→ WHAT THE TASK ASKS: Leave out the pictures, and copy exactly the lines from the line with "orange star: (112, 206) -> (125, 163), moved" through the last line of the data below.

══ DATASET RECORDS ══

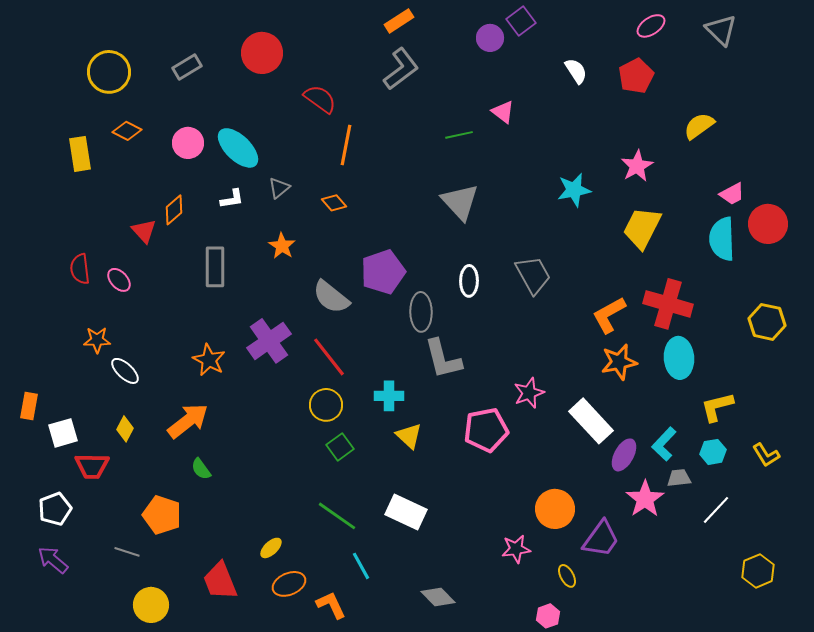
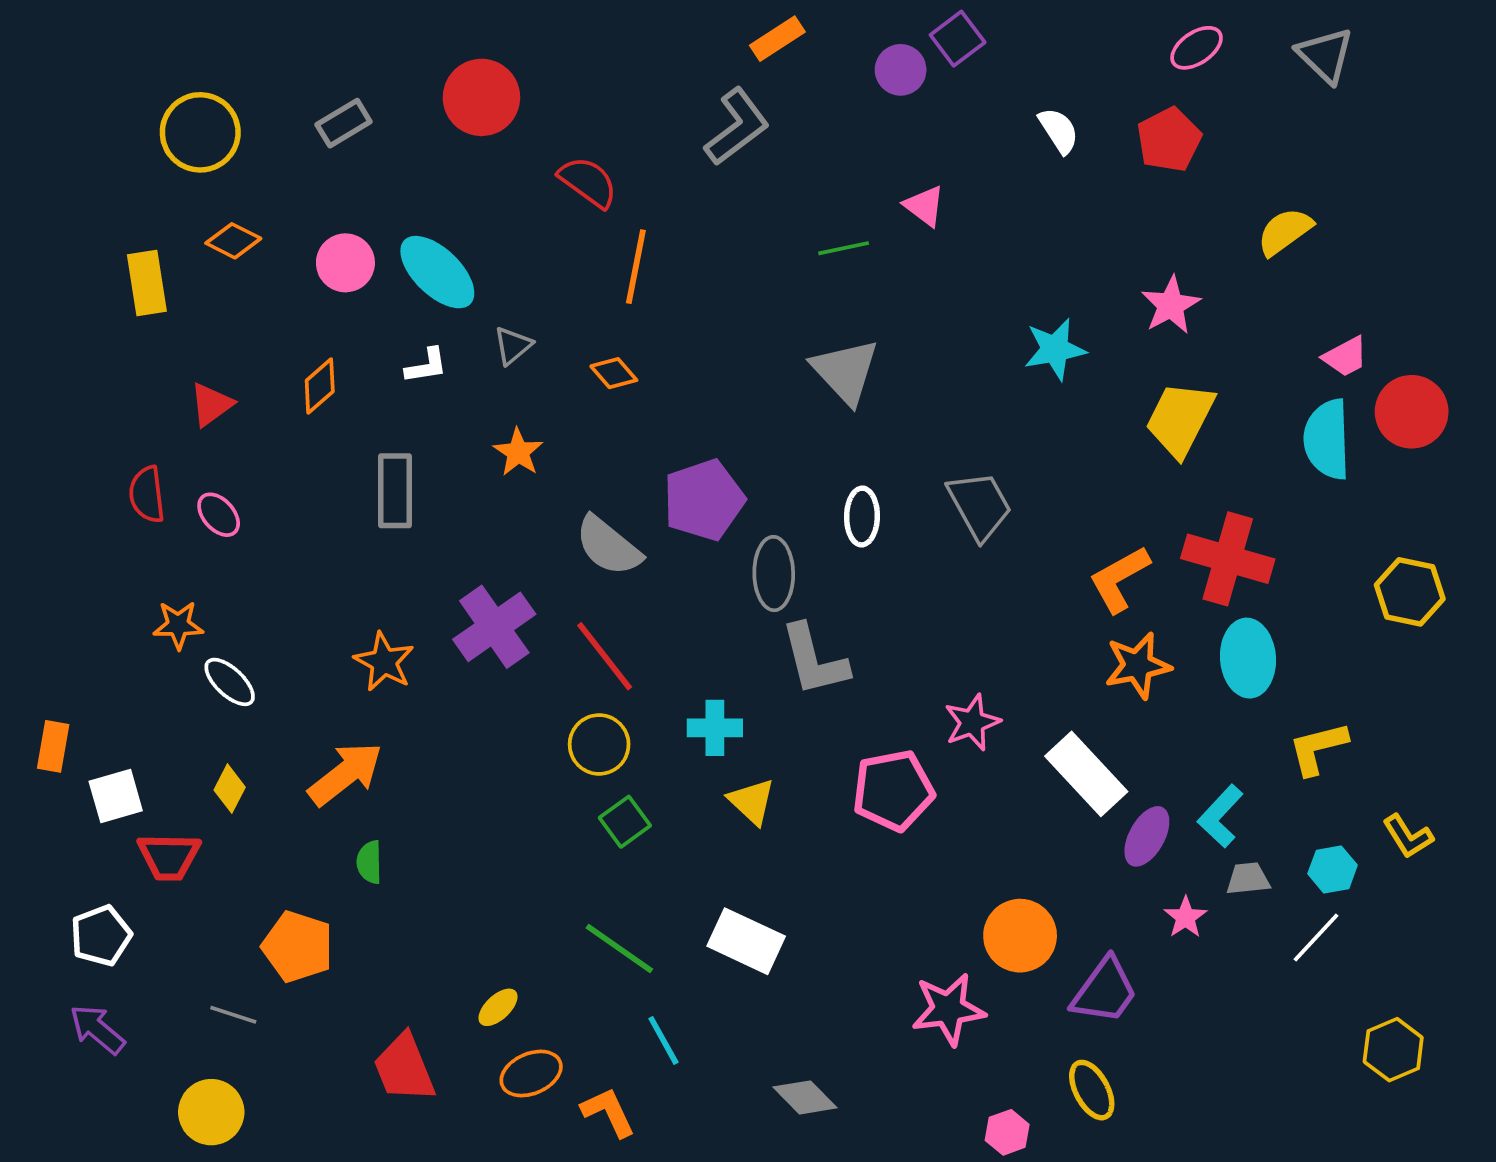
orange rectangle: (399, 21) -> (777, 39), moved
red triangle: (144, 231) -> (211, 404), moved, turned 36
cyan hexagon: (713, 452) -> (1333, 869), moved
green semicircle: (201, 469) -> (369, 862), turned 35
pink star: (645, 499) -> (1185, 917), size x0.6
pink star: (516, 549) -> (948, 1009), size x1.4
yellow ellipse: (567, 576) -> (1092, 1090), moved, size x1.4
yellow circle: (151, 605) -> (211, 1112), moved

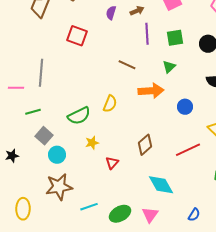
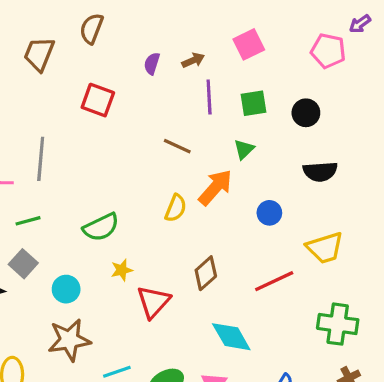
orange arrow: (151, 91) -> (215, 187), turned -45
yellow semicircle: (110, 104) -> (176, 208), moved
gray square: (44, 136) -> (23, 264), moved
red triangle: (112, 163) -> (153, 302), size x1.6

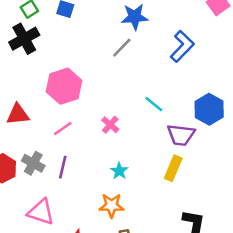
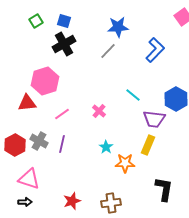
black cross: (24, 39) -> (64, 44), moved
pink hexagon: (64, 86) -> (45, 81), moved
orange star: (112, 206) -> (125, 163), moved
pink triangle: (41, 212) -> (29, 179), moved

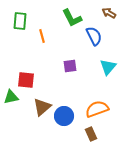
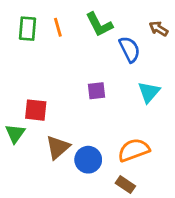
brown arrow: (109, 13) -> (159, 29), moved
orange line: (42, 36) -> (58, 27), moved
green triangle: (11, 97) -> (15, 133), turned -42
brown rectangle: (91, 134) -> (125, 185), turned -32

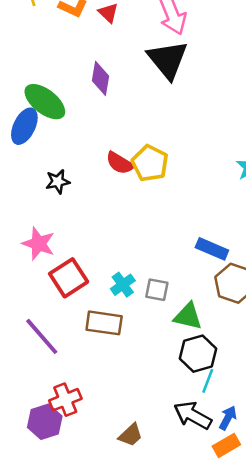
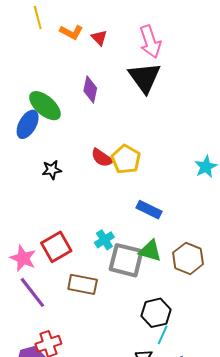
pink star: (39, 244) -> (23, 258), moved
blue rectangle: (212, 249) -> (149, 210), moved
cyan cross: (123, 285) -> (104, 240), moved
gray square: (157, 290) -> (126, 260), size x1.8
green triangle: (188, 316) -> (150, 251), moved

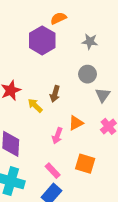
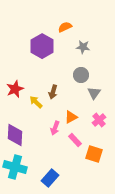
orange semicircle: (58, 18) -> (65, 27), moved
orange square: (85, 164) -> (94, 154), moved
pink rectangle: (53, 171) -> (75, 140), moved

═══

→ SOLUTION BELOW:
orange star: (112, 206) -> (125, 163), moved
pink triangle: (41, 212) -> (29, 179), moved

brown arrow: (109, 13) -> (159, 29), moved
orange line: (42, 36) -> (58, 27), moved
green triangle: (11, 97) -> (15, 133), turned -42
brown rectangle: (91, 134) -> (125, 185), turned -32

pink star: (39, 244) -> (23, 258), moved
blue rectangle: (212, 249) -> (149, 210), moved
cyan cross: (123, 285) -> (104, 240), moved
gray square: (157, 290) -> (126, 260), size x1.8
green triangle: (188, 316) -> (150, 251), moved

orange semicircle: (58, 18) -> (65, 27), moved
orange square: (85, 164) -> (94, 154), moved
pink rectangle: (53, 171) -> (75, 140), moved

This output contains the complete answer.